Given exercise:
Pick out every line in the material below that contains the word "date", and copy each of those lines in full. Treat uppercase and lowercase as different.

[Stored records]
---+---

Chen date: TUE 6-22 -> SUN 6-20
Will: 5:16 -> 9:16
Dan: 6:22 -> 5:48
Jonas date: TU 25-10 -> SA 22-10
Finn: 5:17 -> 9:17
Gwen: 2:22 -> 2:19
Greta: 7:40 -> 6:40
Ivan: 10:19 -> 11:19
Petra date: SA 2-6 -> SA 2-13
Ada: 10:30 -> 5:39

---+---

Response below:
Chen date: TUE 6-22 -> SUN 6-20
Jonas date: TU 25-10 -> SA 22-10
Petra date: SA 2-6 -> SA 2-13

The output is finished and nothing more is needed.